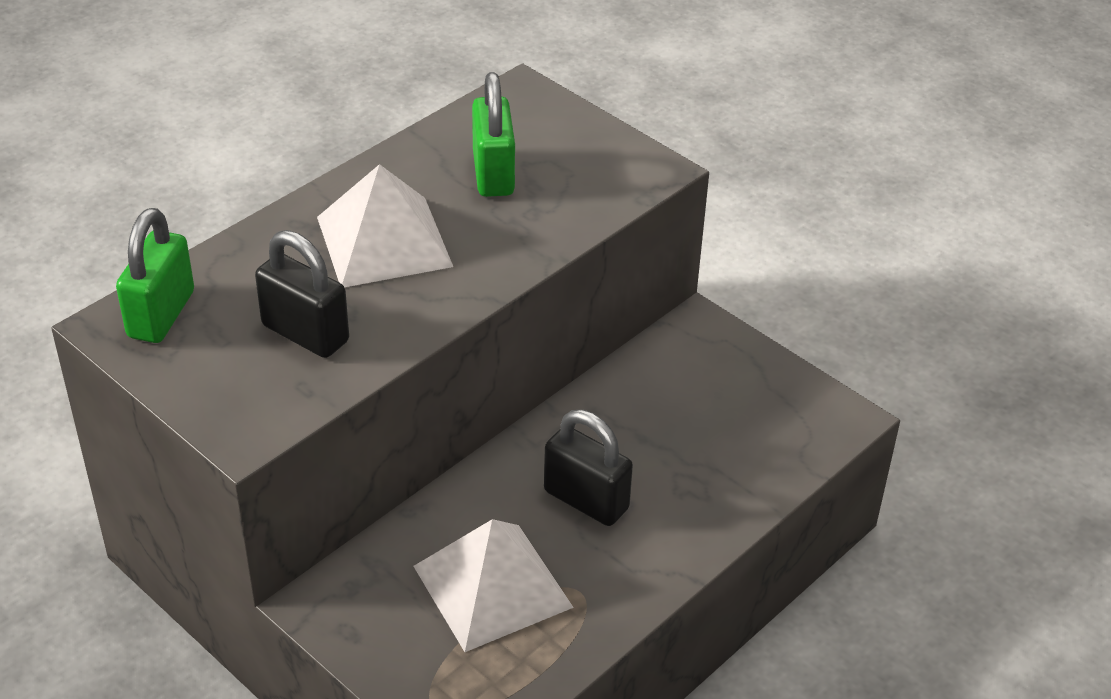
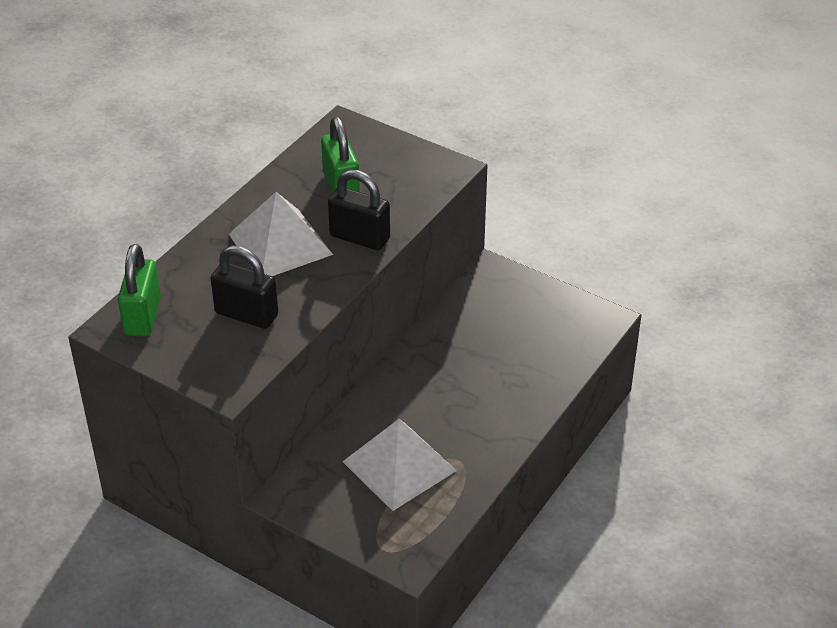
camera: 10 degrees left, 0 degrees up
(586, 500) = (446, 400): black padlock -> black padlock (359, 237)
==
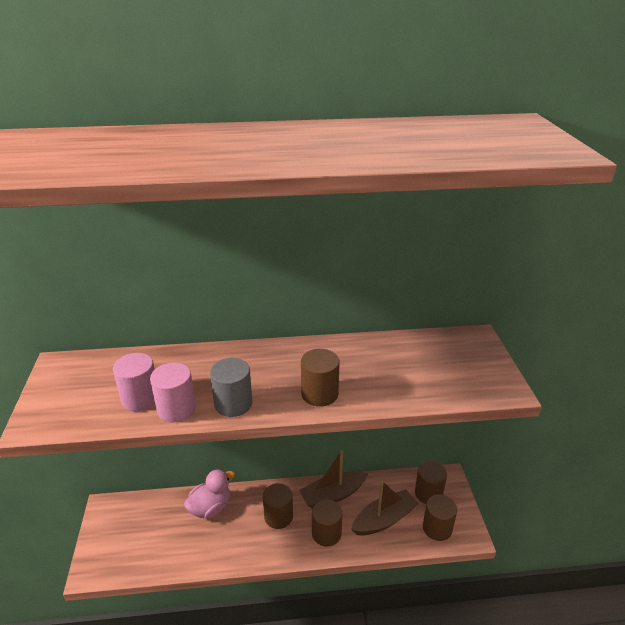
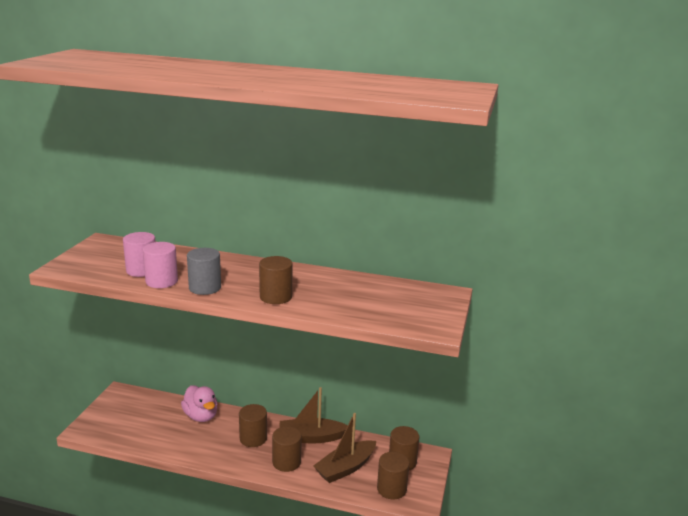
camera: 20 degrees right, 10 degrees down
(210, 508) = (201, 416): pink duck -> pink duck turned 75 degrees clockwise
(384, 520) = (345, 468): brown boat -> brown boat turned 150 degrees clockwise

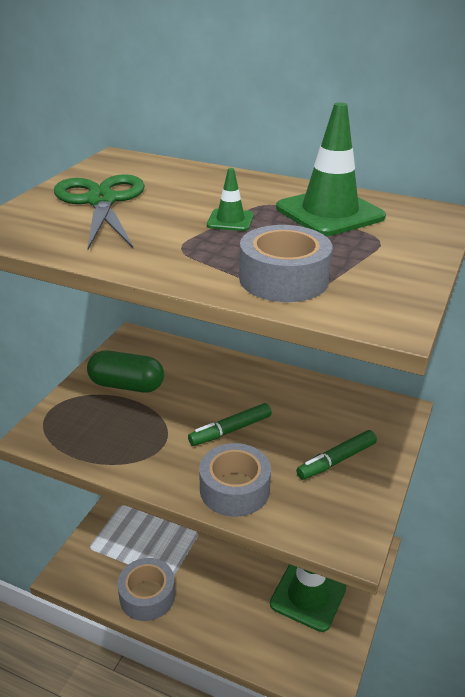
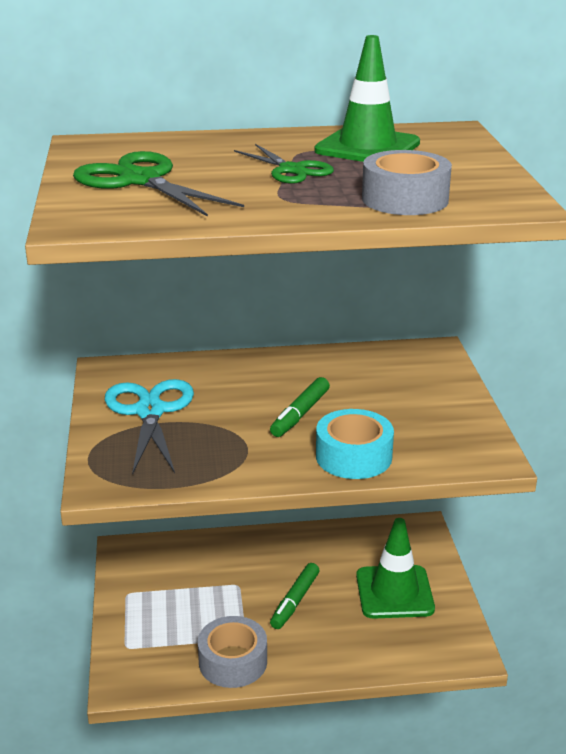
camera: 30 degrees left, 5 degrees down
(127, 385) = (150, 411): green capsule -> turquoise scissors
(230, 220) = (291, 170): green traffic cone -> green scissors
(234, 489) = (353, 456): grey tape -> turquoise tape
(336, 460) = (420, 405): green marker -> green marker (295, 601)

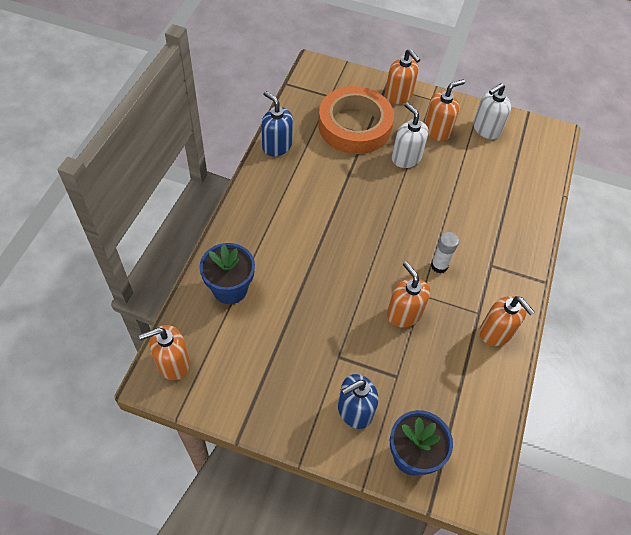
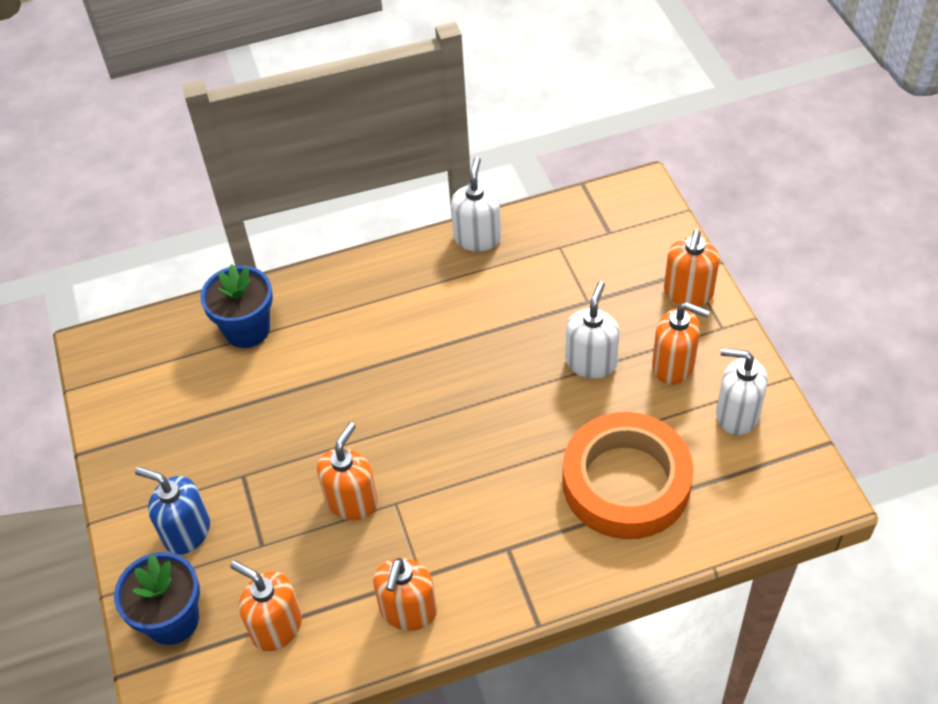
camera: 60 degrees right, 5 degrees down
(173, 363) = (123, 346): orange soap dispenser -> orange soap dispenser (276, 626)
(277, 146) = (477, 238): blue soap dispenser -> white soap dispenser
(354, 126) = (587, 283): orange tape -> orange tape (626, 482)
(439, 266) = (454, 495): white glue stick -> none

■ **HOW TO COMPLETE THIS TASK**
Copy nothing but the lines above from the one with "(127, 385) = (150, 411): green" to the one with "(439, 266) = (454, 495): white", inclusive, word for word. Leave every picture out.

■ **THE COMPLETED TASK**
(127, 385) = (150, 411): green capsule -> turquoise scissors
(230, 220) = (291, 170): green traffic cone -> green scissors
(234, 489) = (353, 456): grey tape -> turquoise tape
(336, 460) = (420, 405): green marker -> green marker (295, 601)

camera: 60 degrees right, 5 degrees down
(173, 363) = (123, 346): orange soap dispenser -> orange soap dispenser (276, 626)
(277, 146) = (477, 238): blue soap dispenser -> white soap dispenser
(354, 126) = (587, 283): orange tape -> orange tape (626, 482)
(439, 266) = (454, 495): white glue stick -> none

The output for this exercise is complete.